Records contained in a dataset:
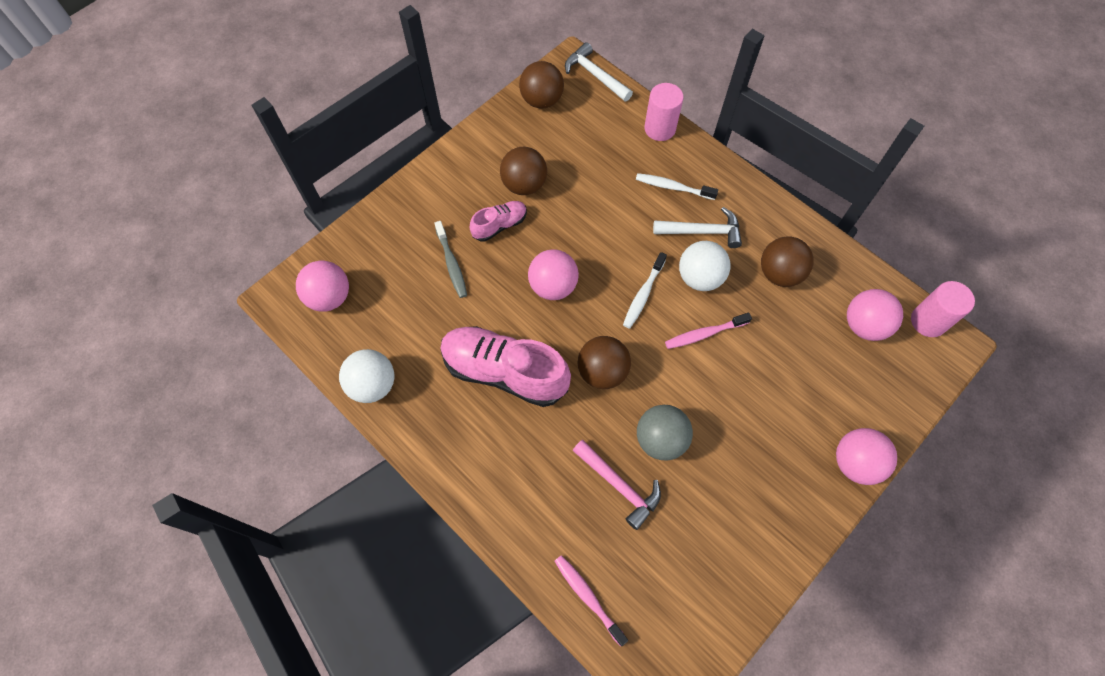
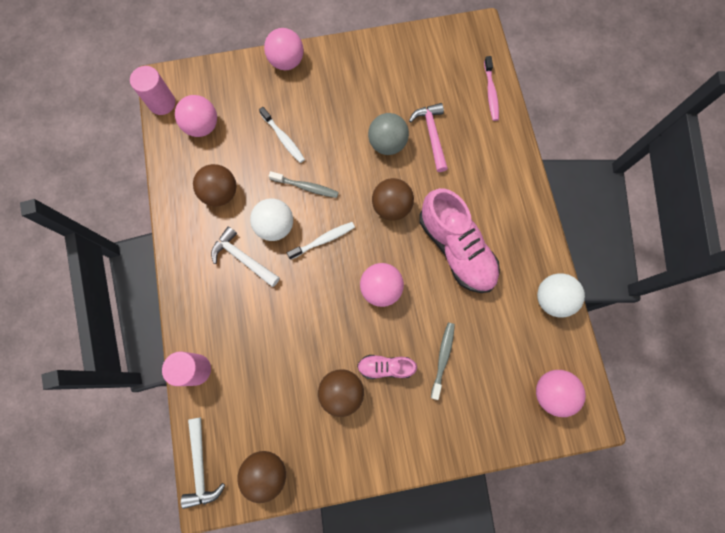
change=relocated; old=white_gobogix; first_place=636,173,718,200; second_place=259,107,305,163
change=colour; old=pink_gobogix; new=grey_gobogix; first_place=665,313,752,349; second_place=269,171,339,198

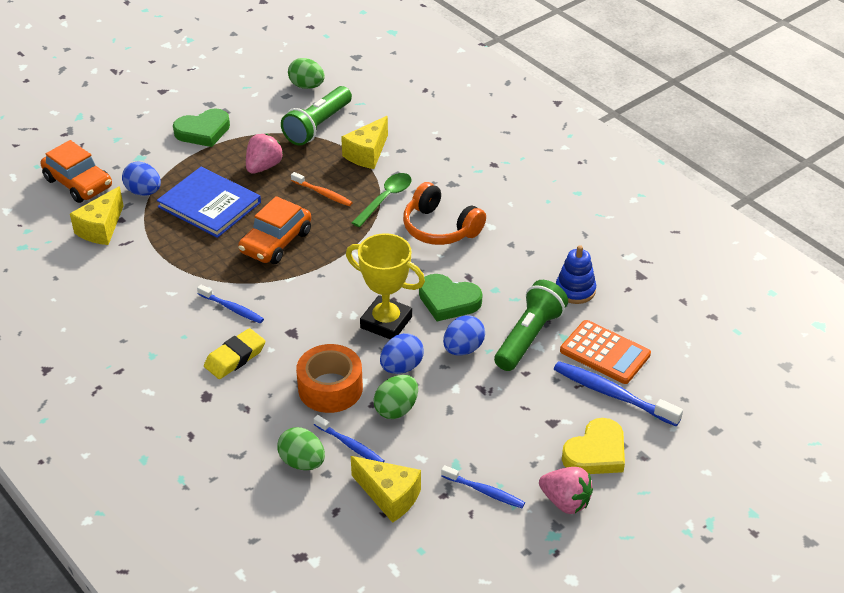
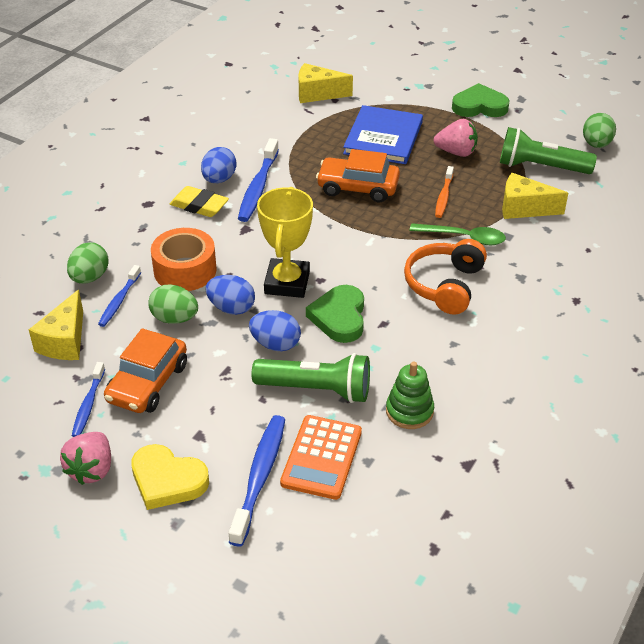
change=relocated; old=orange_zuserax; first_place=40,140,112,203; second_place=104,328,187,413
change=relocated; old=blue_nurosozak; first_place=122,162,161,196; second_place=201,147,237,183
change=colour; old=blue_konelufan; new=green_konelufan; first_place=556,245,596,304; second_place=386,362,434,429
change=spun; old=green_sotuvak; first_place=173,108,230,147; second_place=452,83,510,117; degrees=135
change=size; old=blue_gobogix; first_place=197,285,264,323; second_place=238,138,279,222; factor=1.63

--- Try it ---
Give back every entry in full, exactly as written, with no picture included.

--- Response box ---
change=relocated; old=white_gobogix; first_place=636,173,718,200; second_place=259,107,305,163
change=colour; old=pink_gobogix; new=grey_gobogix; first_place=665,313,752,349; second_place=269,171,339,198

change=relocated; old=orange_zuserax; first_place=40,140,112,203; second_place=104,328,187,413
change=relocated; old=blue_nurosozak; first_place=122,162,161,196; second_place=201,147,237,183
change=colour; old=blue_konelufan; new=green_konelufan; first_place=556,245,596,304; second_place=386,362,434,429
change=spun; old=green_sotuvak; first_place=173,108,230,147; second_place=452,83,510,117; degrees=135
change=size; old=blue_gobogix; first_place=197,285,264,323; second_place=238,138,279,222; factor=1.63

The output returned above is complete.